=== Section Start ===

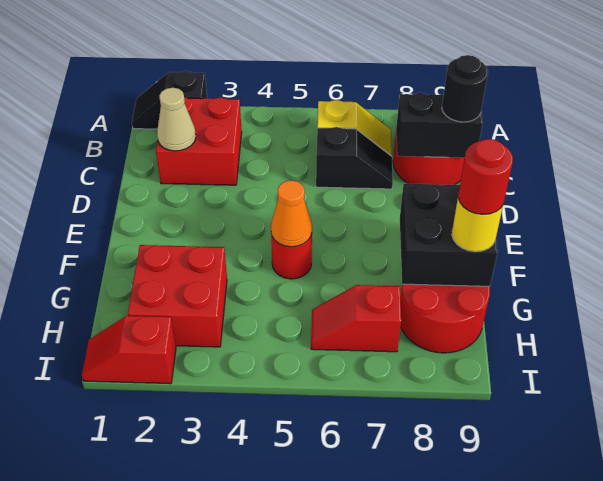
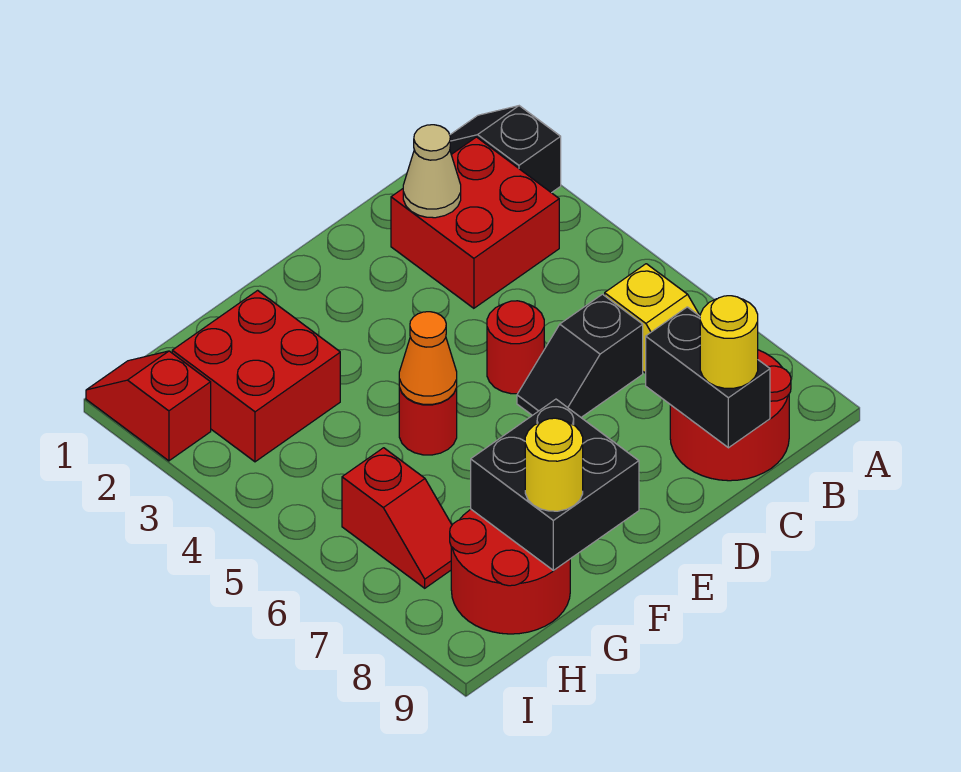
black slope C6:C7 level 1 top 6 -> black slope C6:D6 level 1 top C
black round brick C9 level 3 -> yellow round brick C9 level 3
red round brick G9 level 4 -> red round brick D5 level 1
red slope H6:H7 level 1 top 7 -> red slope H6:H7 level 1 top 6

=== Section End ===

Prompt:
Retype the data word for word and keep the pictures out of it.

Task output:
black slope C6:C7 level 1 top 6 -> black slope C6:D6 level 1 top C
black round brick C9 level 3 -> yellow round brick C9 level 3
red round brick G9 level 4 -> red round brick D5 level 1
red slope H6:H7 level 1 top 7 -> red slope H6:H7 level 1 top 6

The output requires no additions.